**DIRECTIONS FOR THIS TASK:**
Which lines run from the line with "red plane [208,270,351,370]" through the line with "black drum [579,195,680,285]" in the entries below? Print them exactly, both ends included, and nothing more.

**EXERCISE MATERIAL:**

--*--

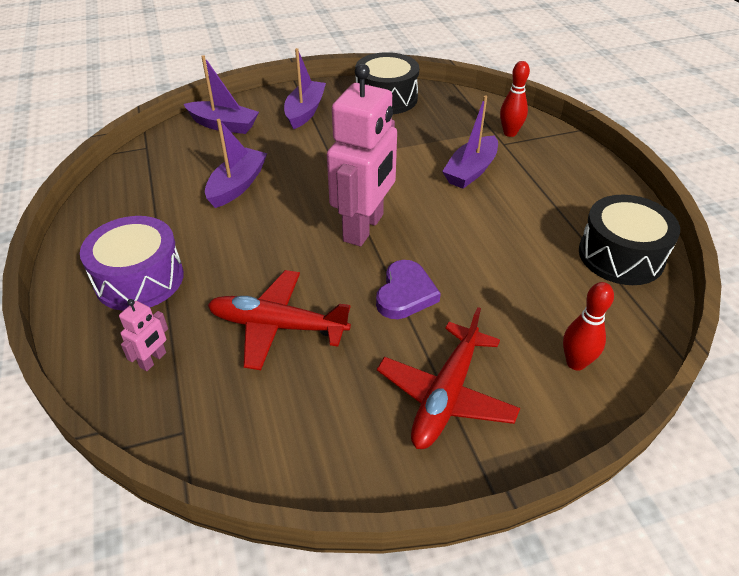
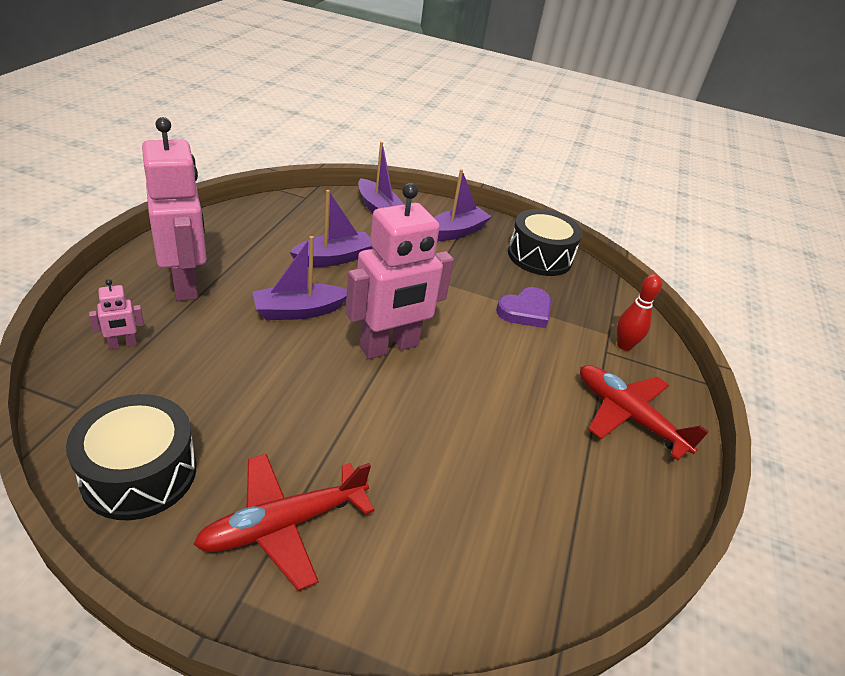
camera: 30 degrees right, 5 degrees down
purple drum [80,216,184,311] -> pink robot [142,117,207,301]
red plane [208,270,351,370] -> red plane moved to [580,365,709,460]
purple heart [376,260,441,319] -> purple heart moved to [496,287,551,328]
purple boat [442,95,498,189] -> purple boat moved to [252,236,347,320]
red bowling pin [563,282,614,371] -> none
black drum [579,195,680,285] -> black drum moved to [66,394,196,520]

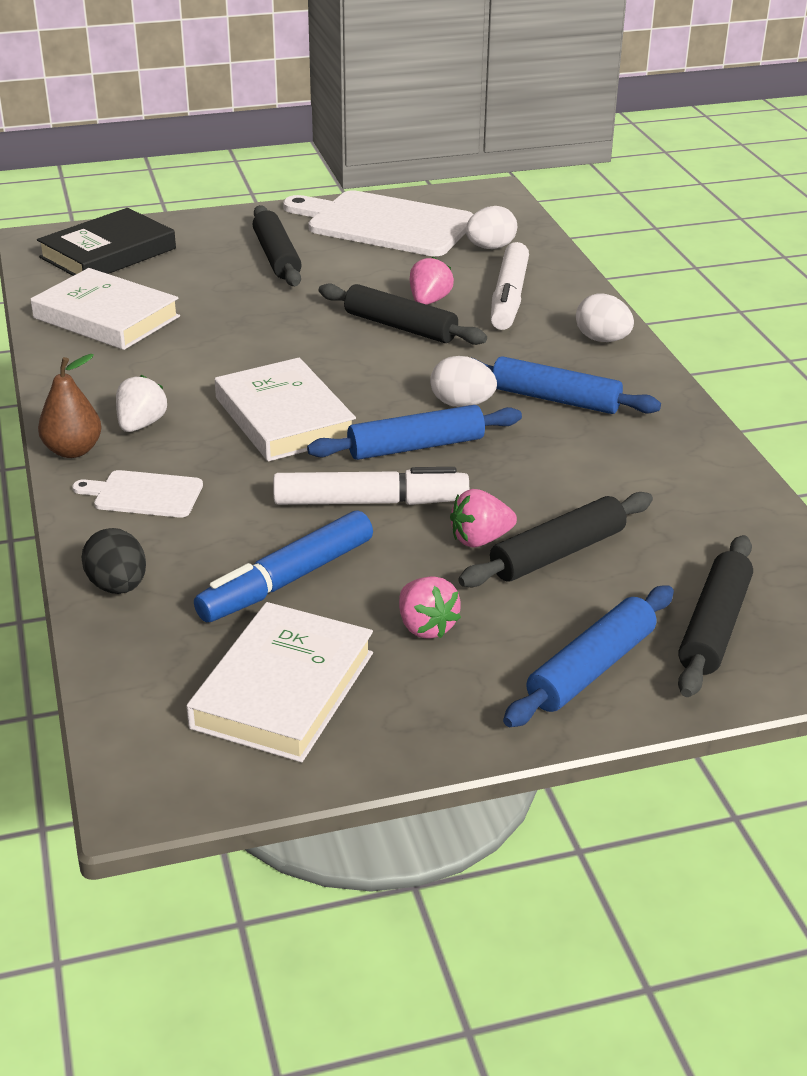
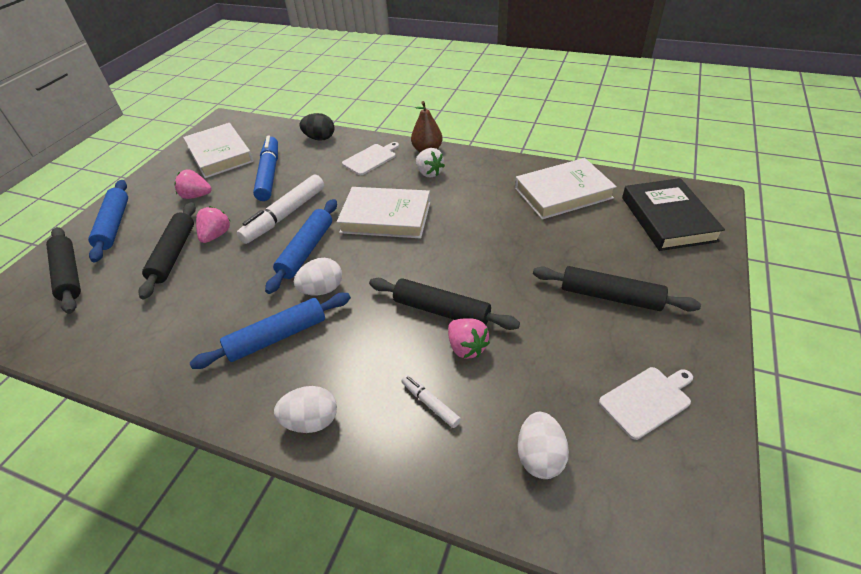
camera: 130 degrees right, 10 degrees up
white cutting board [283,190,473,256] -> white cutting board [599,367,693,440], size x0.48
black rolling pin [319,283,487,345] -> black rolling pin turned 45 degrees clockwise [369,278,520,330]
white marker [491,242,529,330] -> white marker [401,375,461,428], size x0.49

--*--

**YOUR RESPONSE:**
red plane [208,270,351,370] -> red plane moved to [580,365,709,460]
purple heart [376,260,441,319] -> purple heart moved to [496,287,551,328]
purple boat [442,95,498,189] -> purple boat moved to [252,236,347,320]
red bowling pin [563,282,614,371] -> none
black drum [579,195,680,285] -> black drum moved to [66,394,196,520]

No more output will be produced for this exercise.